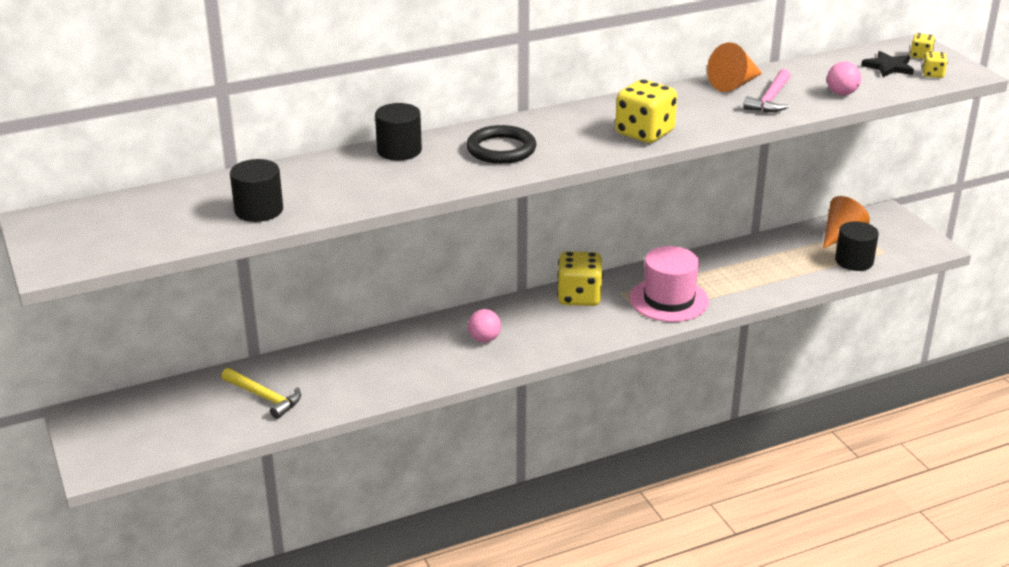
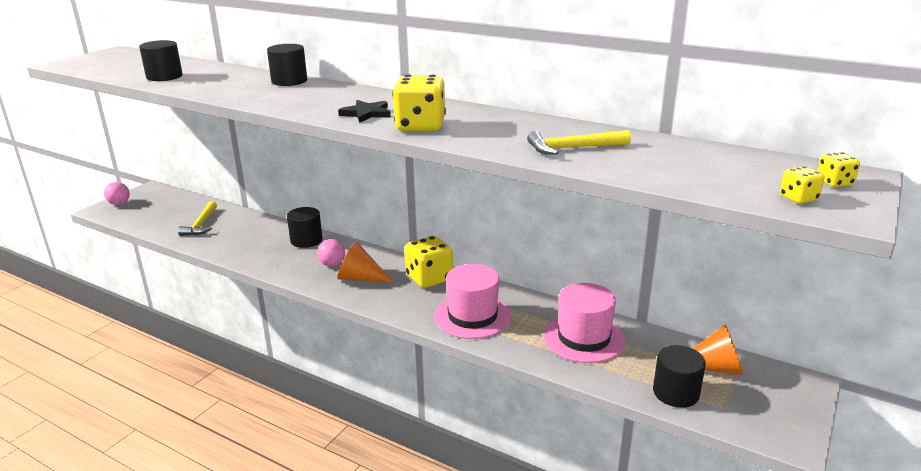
camera: 55 degrees right, 5 degrees down
(407, 339) = (306, 240): none -> black cylinder
(501, 149) = (326, 99): black ring -> none
(734, 84) = (579, 130): orange cone -> orange cone (360, 278)
(753, 265) = (584, 338): none -> pink hat
(770, 99) = (573, 148): pink hammer -> yellow hammer
(841, 93) = (648, 170): pink ball -> pink ball (119, 204)
(888, 67) = (764, 175): black star -> black star (366, 113)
────────────────────────────────────────
**Aim of the task**
Where the word "pink" appears in a line of the data above, tally that line; then give the total and nothing more.

**Solution to this task**
3